TASK TO CARRY OUT | Among the lines below, some may hold the word "left"; state how many do, giving only the number.

RECORDS TO PROCESS |
= = = = = = =
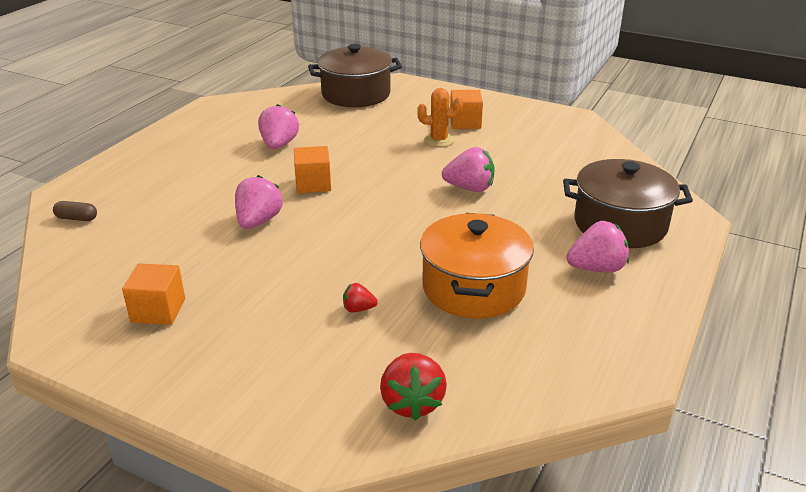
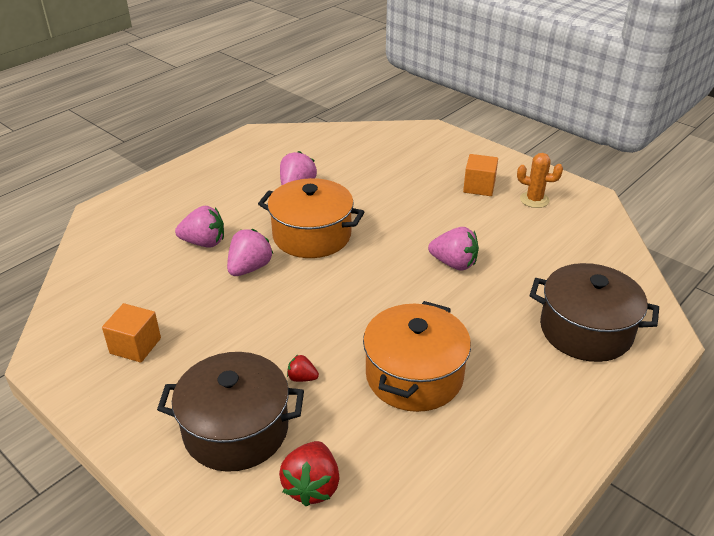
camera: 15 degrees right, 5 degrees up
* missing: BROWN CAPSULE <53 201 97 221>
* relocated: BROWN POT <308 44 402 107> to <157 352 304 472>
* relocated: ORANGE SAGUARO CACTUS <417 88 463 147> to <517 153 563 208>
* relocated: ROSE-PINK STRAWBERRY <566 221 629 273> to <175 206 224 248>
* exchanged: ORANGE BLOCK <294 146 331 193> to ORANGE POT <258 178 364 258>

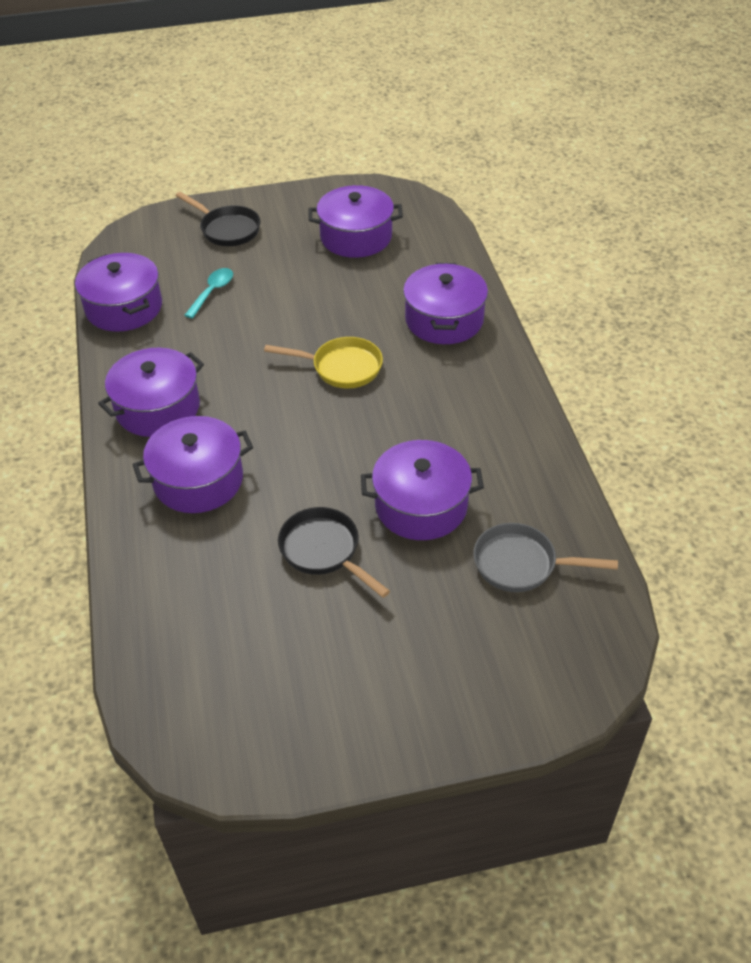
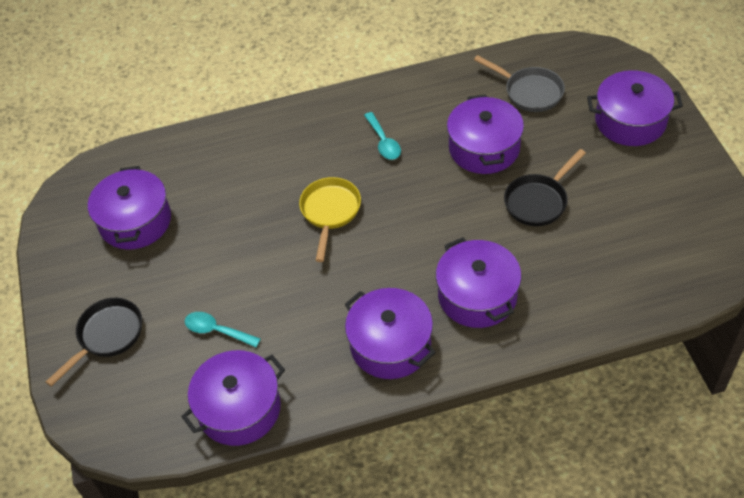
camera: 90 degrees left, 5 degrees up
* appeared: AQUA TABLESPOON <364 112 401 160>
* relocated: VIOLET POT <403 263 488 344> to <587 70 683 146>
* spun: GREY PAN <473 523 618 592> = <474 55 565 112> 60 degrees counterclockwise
= = = = = = =
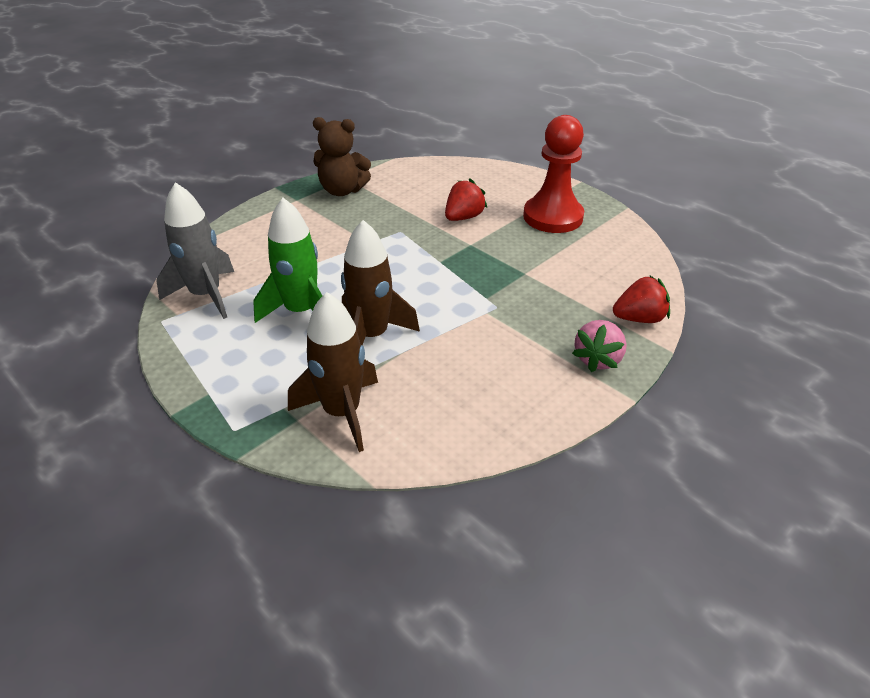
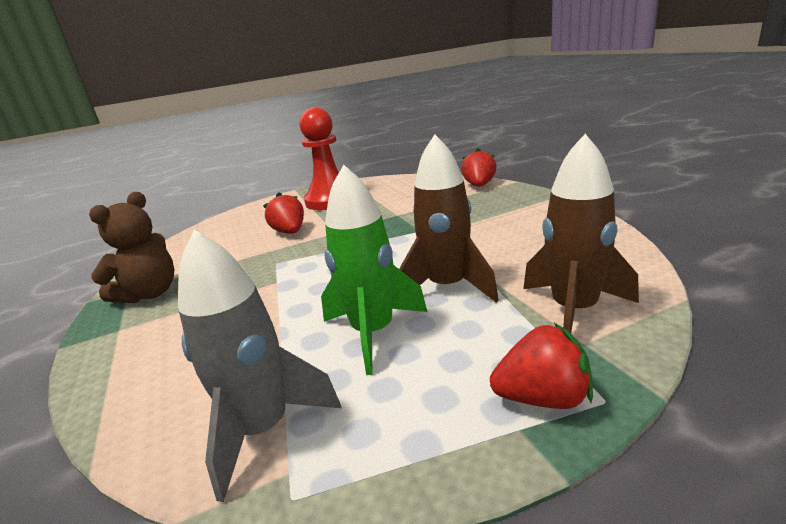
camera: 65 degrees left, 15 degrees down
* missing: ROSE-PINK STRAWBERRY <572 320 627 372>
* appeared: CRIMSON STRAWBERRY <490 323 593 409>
= = = = = = =
TASK ANSWER | 2